■ ENTRIES SHOWN
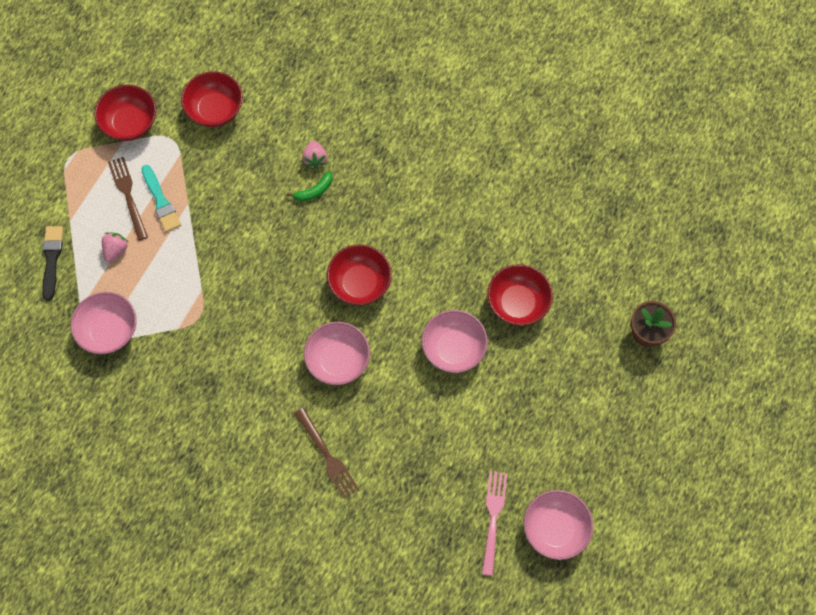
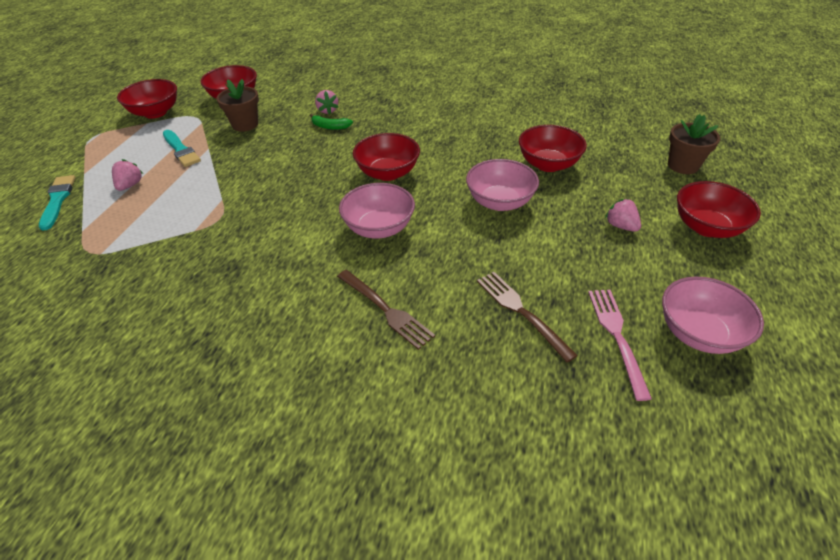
camera: 10 degrees left, 25 degrees down
black brush [42,226,63,301] -> turquoise brush [39,175,75,231]
pink bowl [71,292,137,354] -> none
brown fork [108,157,148,241] -> brown fork moved to [477,272,578,363]
green banana [287,171,332,201] -> green banana turned 60 degrees clockwise [310,114,353,130]
none -> brown flower pot [217,79,259,132]
none -> pink strawberry [605,199,641,232]
none -> red bowl [677,181,761,238]

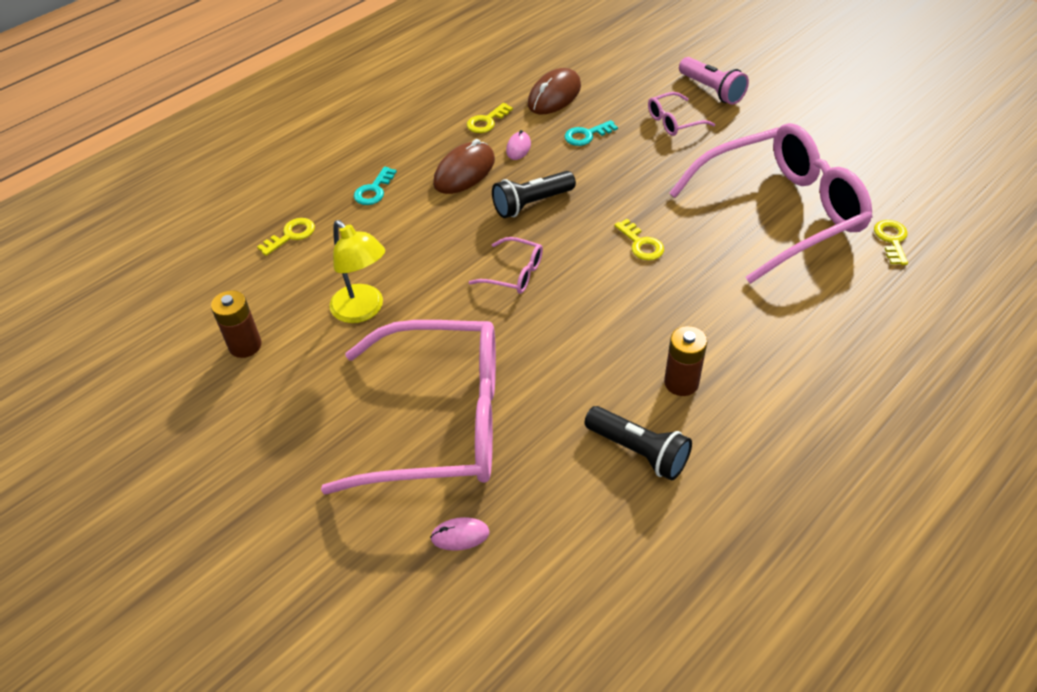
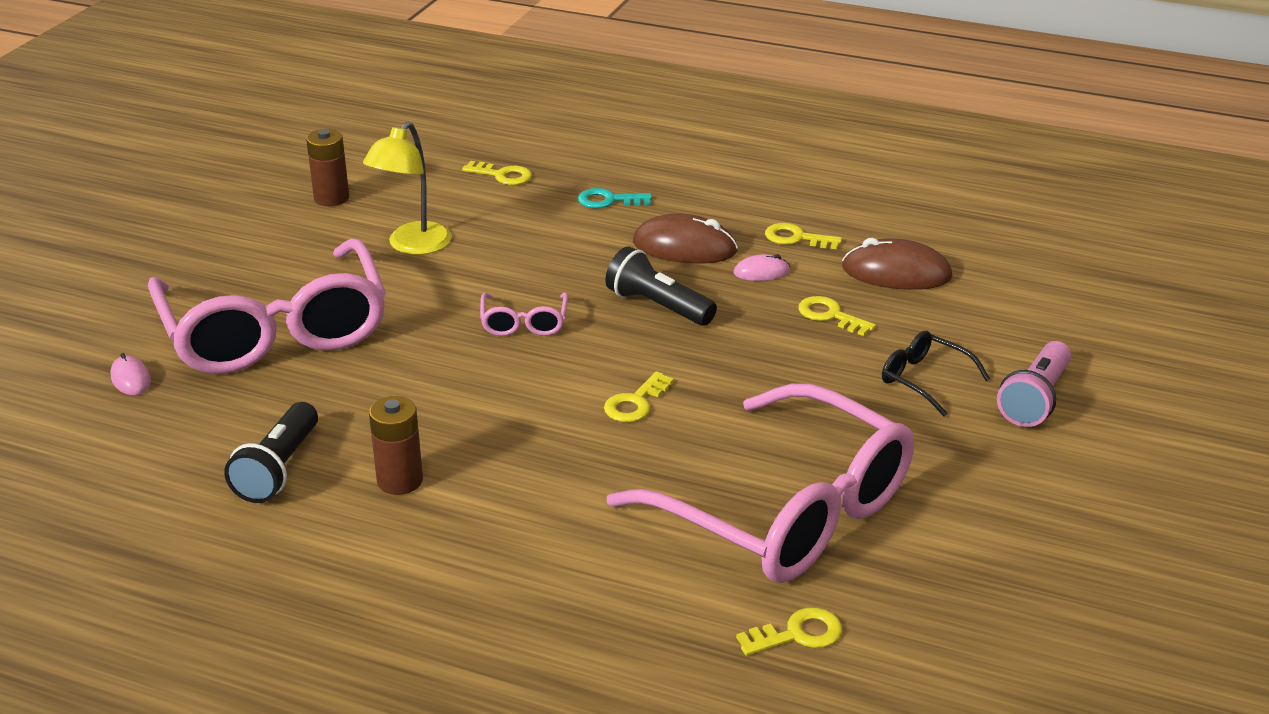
camera: 65 degrees right, 15 degrees down
turquoise key [564,120,618,146] -> yellow key [798,296,876,336]
pink glasses [648,92,715,136] -> black glasses [882,331,990,417]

■ WHAT TO PRODUCE
Your response should contain each line of the listing in which the word "turquoise" occurs.

■ RESULT
black brush [42,226,63,301] -> turquoise brush [39,175,75,231]
turquoise key [564,120,618,146] -> yellow key [798,296,876,336]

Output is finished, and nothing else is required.